Task prompt: Count the lines in the records below that contain the string "instrumentName", and reply with that number alone.
* Start *
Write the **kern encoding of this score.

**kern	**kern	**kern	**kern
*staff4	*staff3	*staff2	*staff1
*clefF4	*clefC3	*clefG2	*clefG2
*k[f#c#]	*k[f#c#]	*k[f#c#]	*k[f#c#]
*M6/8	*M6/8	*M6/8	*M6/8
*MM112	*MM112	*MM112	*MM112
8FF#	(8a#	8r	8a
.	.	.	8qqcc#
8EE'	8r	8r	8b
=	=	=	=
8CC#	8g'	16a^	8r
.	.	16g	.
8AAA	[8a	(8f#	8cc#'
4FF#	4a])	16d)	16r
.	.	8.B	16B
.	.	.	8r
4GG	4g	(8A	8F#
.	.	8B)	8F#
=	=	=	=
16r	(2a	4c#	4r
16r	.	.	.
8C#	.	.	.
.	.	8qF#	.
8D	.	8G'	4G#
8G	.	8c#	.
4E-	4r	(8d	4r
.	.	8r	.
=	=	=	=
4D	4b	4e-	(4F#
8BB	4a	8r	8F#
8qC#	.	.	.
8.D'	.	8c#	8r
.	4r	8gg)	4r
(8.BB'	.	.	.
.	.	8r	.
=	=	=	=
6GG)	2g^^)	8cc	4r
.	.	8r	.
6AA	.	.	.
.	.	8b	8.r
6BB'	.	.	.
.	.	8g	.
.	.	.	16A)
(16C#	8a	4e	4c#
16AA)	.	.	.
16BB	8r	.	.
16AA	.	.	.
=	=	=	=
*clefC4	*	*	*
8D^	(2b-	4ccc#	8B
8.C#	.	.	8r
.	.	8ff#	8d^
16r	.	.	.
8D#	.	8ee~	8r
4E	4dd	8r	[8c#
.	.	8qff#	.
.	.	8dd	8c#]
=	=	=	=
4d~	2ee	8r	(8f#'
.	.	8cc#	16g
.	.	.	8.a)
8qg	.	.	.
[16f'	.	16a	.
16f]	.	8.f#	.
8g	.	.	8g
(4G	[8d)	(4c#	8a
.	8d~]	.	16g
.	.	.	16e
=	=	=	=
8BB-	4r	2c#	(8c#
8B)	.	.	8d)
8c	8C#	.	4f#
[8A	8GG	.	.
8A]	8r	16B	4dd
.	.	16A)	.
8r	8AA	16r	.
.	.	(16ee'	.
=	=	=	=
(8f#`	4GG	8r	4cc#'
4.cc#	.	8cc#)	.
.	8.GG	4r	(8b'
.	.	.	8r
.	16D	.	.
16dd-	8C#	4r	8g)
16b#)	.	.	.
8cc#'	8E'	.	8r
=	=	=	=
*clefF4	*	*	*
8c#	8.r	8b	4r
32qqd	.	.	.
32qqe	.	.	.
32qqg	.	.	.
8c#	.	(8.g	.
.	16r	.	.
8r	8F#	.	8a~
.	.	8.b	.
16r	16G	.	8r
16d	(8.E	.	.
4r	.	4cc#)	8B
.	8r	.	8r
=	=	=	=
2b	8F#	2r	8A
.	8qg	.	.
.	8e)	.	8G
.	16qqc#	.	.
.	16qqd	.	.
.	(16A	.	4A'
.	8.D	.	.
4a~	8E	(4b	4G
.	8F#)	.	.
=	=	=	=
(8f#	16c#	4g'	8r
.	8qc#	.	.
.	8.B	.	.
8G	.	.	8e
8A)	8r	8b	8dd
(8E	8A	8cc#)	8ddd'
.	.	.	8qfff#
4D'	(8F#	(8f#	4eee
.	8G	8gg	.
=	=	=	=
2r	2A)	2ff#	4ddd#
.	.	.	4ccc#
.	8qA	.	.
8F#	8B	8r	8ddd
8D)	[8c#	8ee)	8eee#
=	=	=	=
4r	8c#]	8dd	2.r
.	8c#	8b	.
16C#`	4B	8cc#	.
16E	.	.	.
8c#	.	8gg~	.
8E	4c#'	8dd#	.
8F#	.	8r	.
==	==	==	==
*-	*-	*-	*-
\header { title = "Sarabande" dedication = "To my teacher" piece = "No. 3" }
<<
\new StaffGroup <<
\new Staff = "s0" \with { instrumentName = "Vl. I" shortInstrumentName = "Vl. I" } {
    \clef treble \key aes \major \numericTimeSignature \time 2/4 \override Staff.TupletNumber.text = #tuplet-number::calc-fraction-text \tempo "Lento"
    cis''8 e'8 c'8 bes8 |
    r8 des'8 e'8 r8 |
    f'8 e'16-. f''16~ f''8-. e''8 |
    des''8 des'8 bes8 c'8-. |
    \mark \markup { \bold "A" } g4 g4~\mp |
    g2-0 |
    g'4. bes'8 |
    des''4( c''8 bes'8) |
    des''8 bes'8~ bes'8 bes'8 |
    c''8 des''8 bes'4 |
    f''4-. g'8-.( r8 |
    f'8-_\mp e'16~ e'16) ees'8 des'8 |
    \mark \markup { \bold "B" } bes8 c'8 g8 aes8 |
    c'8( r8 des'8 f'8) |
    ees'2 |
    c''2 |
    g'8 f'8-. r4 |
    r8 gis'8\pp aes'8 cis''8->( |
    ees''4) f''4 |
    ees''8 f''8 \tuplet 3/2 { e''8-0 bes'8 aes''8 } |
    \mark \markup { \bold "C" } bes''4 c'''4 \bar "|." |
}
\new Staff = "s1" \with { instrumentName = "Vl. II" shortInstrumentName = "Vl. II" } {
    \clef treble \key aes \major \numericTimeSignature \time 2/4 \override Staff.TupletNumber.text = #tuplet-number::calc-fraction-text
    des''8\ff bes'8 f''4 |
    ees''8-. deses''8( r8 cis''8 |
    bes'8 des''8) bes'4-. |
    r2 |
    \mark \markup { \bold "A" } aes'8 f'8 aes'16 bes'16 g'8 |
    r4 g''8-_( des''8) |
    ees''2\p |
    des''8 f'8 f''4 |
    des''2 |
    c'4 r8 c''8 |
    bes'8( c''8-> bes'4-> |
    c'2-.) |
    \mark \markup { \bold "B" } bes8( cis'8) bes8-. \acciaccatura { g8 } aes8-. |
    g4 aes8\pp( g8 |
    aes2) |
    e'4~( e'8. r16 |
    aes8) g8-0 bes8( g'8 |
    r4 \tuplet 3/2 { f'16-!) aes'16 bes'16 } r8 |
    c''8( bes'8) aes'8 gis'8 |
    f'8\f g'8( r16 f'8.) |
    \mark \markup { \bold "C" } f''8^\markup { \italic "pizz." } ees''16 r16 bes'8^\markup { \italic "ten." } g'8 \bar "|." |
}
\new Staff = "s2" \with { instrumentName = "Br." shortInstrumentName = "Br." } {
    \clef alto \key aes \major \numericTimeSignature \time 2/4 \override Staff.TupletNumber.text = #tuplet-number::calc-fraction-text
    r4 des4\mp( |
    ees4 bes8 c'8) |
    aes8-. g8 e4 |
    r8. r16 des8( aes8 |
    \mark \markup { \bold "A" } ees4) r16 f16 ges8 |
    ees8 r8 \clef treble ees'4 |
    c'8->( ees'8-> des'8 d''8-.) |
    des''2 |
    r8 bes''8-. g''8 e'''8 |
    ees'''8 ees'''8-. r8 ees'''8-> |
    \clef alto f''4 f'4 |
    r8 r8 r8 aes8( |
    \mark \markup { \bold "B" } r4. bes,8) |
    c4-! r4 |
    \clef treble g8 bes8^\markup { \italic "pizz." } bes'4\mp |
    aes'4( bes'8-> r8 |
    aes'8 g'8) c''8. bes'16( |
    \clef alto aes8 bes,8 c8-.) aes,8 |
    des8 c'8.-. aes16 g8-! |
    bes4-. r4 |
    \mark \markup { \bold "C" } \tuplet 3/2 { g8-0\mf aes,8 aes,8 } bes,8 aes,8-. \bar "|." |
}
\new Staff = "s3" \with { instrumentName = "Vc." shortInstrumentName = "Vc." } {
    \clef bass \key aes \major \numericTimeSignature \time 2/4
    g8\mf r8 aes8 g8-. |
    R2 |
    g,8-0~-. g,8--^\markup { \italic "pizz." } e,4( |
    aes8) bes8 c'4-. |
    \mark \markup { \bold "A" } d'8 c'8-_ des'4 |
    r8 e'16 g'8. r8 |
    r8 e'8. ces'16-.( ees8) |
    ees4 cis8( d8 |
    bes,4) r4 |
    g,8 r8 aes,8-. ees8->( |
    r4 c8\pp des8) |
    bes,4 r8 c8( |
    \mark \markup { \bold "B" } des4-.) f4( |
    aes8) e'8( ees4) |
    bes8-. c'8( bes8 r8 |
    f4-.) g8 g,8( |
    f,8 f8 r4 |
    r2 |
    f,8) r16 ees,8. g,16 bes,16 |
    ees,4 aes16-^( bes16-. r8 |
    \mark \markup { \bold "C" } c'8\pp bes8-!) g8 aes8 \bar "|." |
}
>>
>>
* End *
Output for this exercise: 4